- **Exercise aim**: Print, without altering anything, the lines from the one that holds "Return results in" to the one that holds "Outline stroma; reply", inclusive. No other lines belong in the output.

- **Exercise material**:
▼▼▼

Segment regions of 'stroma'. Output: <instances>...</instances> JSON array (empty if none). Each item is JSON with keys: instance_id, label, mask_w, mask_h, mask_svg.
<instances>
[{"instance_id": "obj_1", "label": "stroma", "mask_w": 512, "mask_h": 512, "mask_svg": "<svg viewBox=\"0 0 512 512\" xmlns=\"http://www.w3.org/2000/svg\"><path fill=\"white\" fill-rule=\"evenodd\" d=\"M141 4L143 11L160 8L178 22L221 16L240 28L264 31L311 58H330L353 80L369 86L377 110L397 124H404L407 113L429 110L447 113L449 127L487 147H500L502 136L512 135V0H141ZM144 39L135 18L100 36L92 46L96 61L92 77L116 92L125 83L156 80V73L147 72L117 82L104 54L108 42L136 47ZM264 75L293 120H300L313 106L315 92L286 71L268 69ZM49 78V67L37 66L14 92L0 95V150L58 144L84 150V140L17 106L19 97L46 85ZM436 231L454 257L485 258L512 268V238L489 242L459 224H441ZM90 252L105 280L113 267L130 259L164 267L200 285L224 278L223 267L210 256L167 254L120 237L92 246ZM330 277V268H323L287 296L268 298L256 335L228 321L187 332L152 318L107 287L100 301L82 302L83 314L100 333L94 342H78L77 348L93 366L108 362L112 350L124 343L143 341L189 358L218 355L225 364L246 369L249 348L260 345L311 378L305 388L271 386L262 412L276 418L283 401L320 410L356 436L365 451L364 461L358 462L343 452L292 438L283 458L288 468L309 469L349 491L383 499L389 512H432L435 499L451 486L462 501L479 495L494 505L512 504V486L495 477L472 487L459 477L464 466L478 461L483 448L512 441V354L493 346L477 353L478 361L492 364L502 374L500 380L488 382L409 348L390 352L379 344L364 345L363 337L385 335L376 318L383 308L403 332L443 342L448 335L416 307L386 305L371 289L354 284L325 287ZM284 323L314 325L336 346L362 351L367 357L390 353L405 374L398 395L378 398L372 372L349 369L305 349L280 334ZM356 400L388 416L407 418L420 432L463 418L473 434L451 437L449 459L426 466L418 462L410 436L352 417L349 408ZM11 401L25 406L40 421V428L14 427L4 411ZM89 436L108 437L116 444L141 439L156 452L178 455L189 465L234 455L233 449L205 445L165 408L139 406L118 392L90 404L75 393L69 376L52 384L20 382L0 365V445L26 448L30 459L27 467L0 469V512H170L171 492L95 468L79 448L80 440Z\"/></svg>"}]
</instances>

▲▲▲
▼▼▼

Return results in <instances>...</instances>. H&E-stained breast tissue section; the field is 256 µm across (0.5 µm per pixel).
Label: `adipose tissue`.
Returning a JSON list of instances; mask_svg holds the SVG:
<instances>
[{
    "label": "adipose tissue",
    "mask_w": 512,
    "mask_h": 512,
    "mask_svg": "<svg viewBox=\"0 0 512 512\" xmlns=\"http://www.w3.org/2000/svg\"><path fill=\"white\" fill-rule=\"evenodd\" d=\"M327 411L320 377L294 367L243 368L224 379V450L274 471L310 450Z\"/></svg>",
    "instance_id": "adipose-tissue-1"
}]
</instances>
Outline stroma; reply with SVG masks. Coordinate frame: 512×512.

▲▲▲

- **Output for this task**:
Return results in <instances>...</instances>. H&E-stained breast tissue section; the field is 256 µm across (0.5 µm per pixel).
Label: `adipose tissue`.
Returning a JSON list of instances; mask_svg holds the SVG:
<instances>
[{
    "label": "adipose tissue",
    "mask_w": 512,
    "mask_h": 512,
    "mask_svg": "<svg viewBox=\"0 0 512 512\" xmlns=\"http://www.w3.org/2000/svg\"><path fill=\"white\" fill-rule=\"evenodd\" d=\"M327 411L320 377L294 367L243 368L224 379V450L274 471L310 450Z\"/></svg>",
    "instance_id": "adipose-tissue-1"
}]
</instances>
Outline stroma; reply with SVG masks. Coordinate frame: 512×512.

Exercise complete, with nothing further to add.